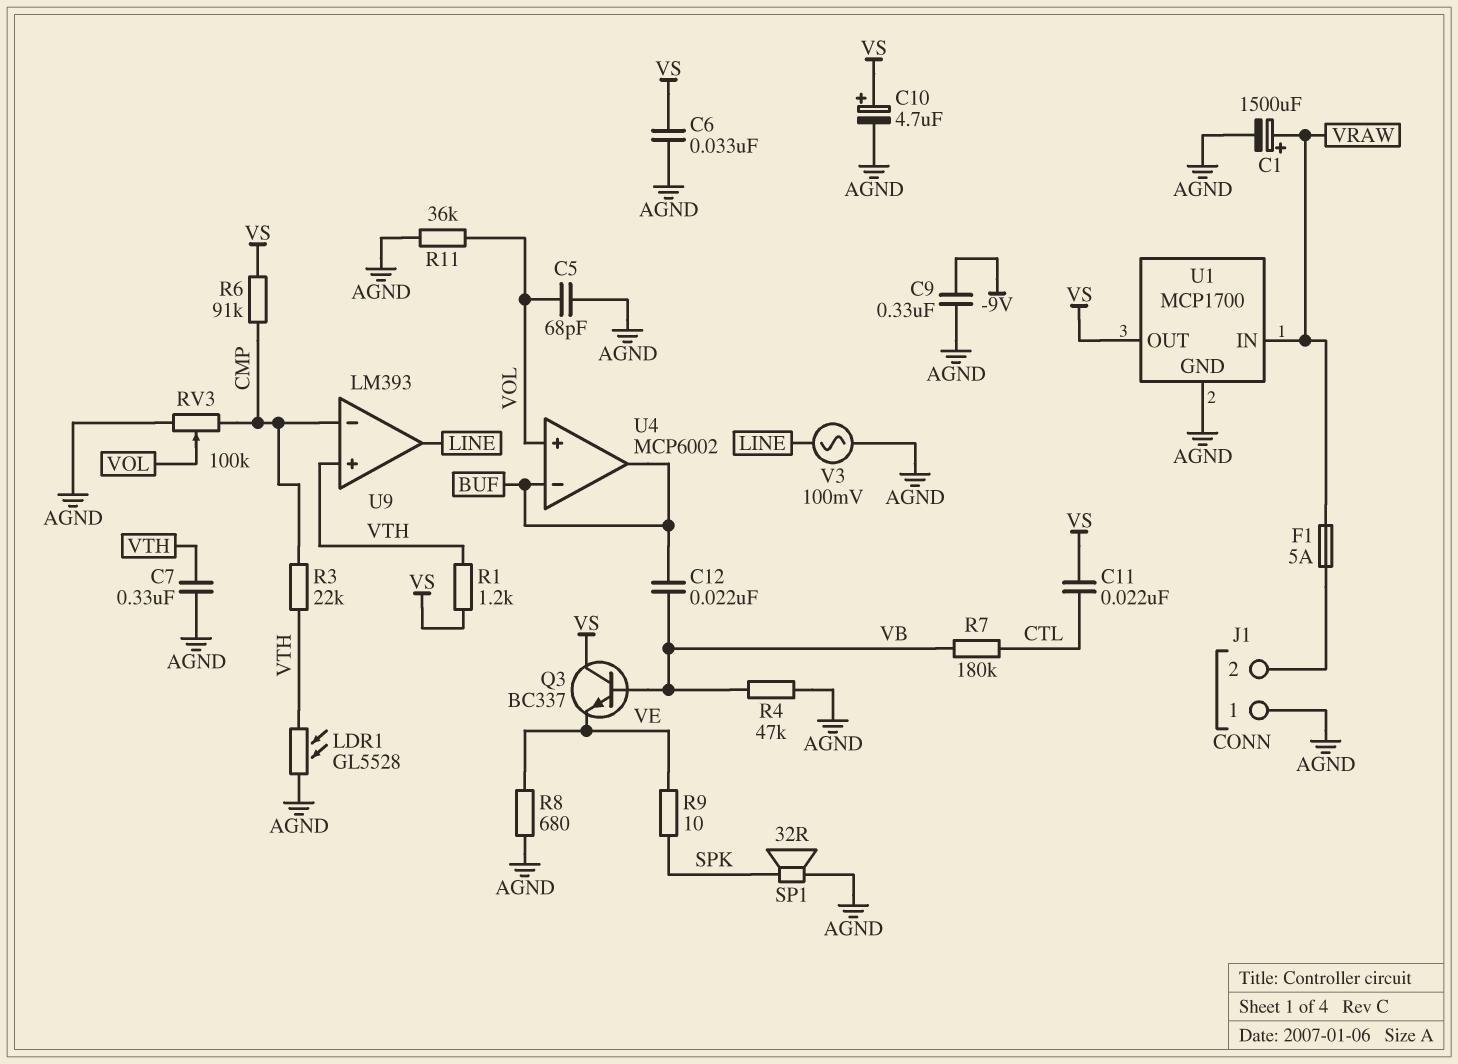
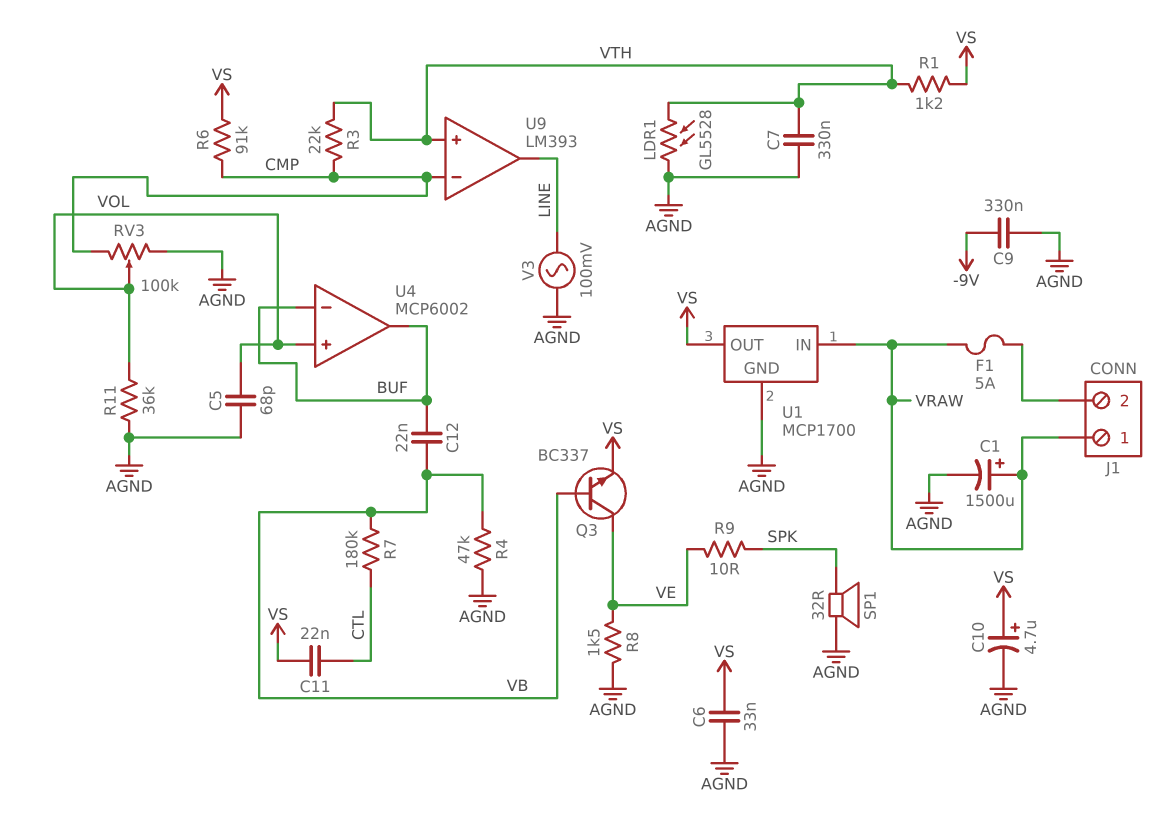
J1 pin 1: AGND -> VRAW
Q3: NPN BC337 (B VB, C VS, E VE) -> NPN BC337 (B VB, C VE, E VS)
R8: 680 (AGND, VE) -> 1.5k (AGND, VE)

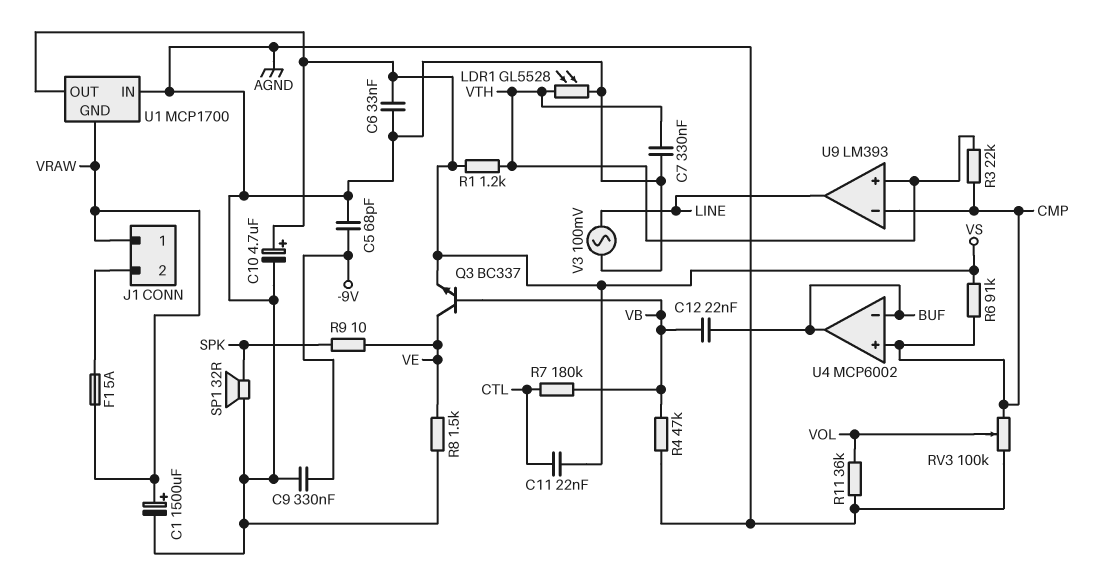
C5: 68pF (AGND, VOL) -> 68pF (-9V, AGND)
U1 pin GND: AGND -> VRAW
U1 pin IN: VRAW -> AGND
U4 pin in+: VOL -> CMP

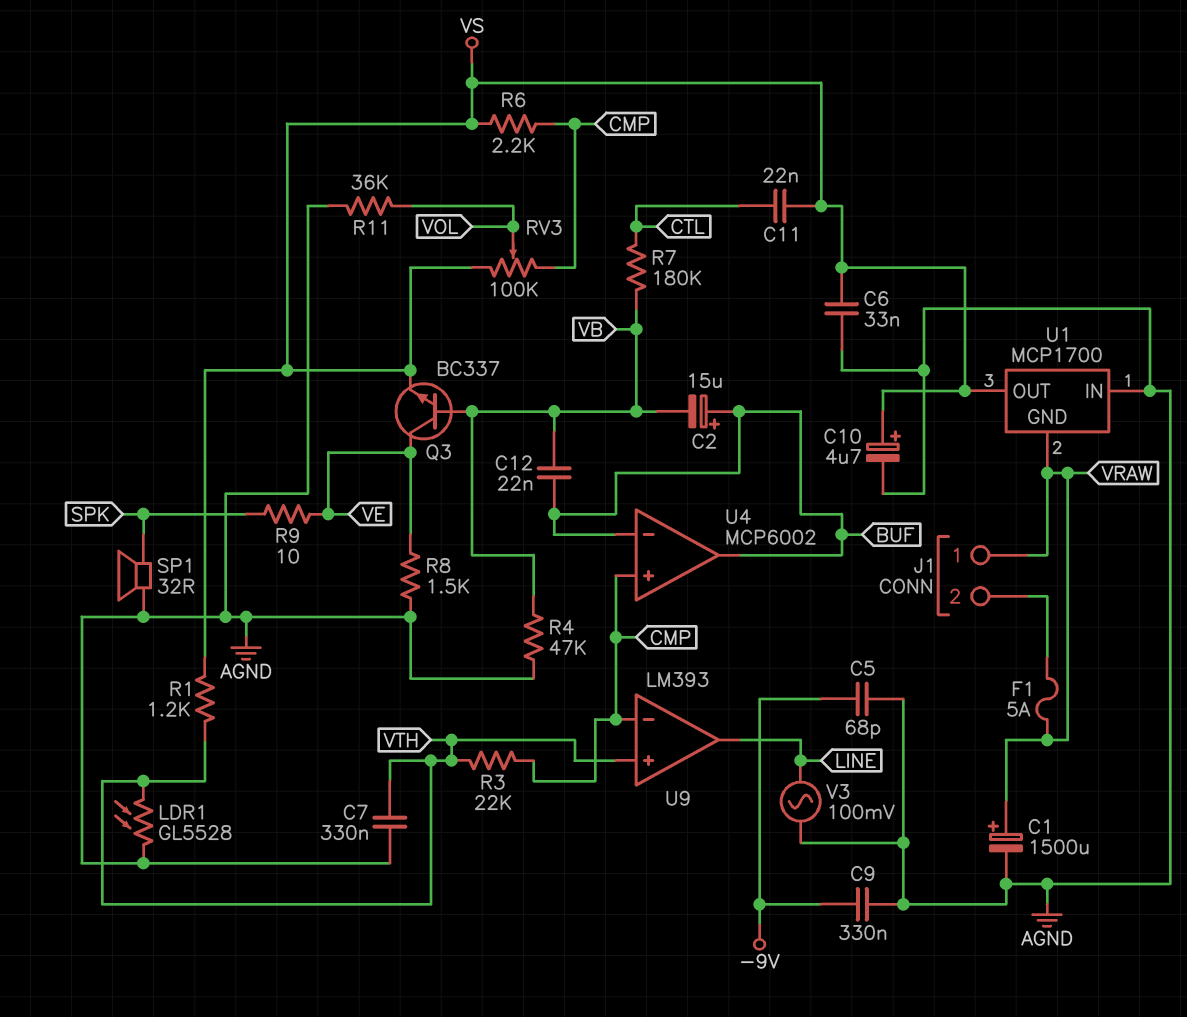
C2: none -> 15uF (plus BUF, minus VB)
R6: 91k (CMP, VS) -> 2.2k (CMP, VS)
RV3: 100k (AGND, CMP, wiper VOL) -> 100k (CMP, VS, wiper VOL)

┄┄┄┄┄┄┄┄┄┄

• **Exercise directions**
Scan the records for the string "VRAW" and show every line that contains it.

• **Solution to the problem**
J1 pin 1: AGND -> VRAW
U1 pin GND: AGND -> VRAW
U1 pin IN: VRAW -> AGND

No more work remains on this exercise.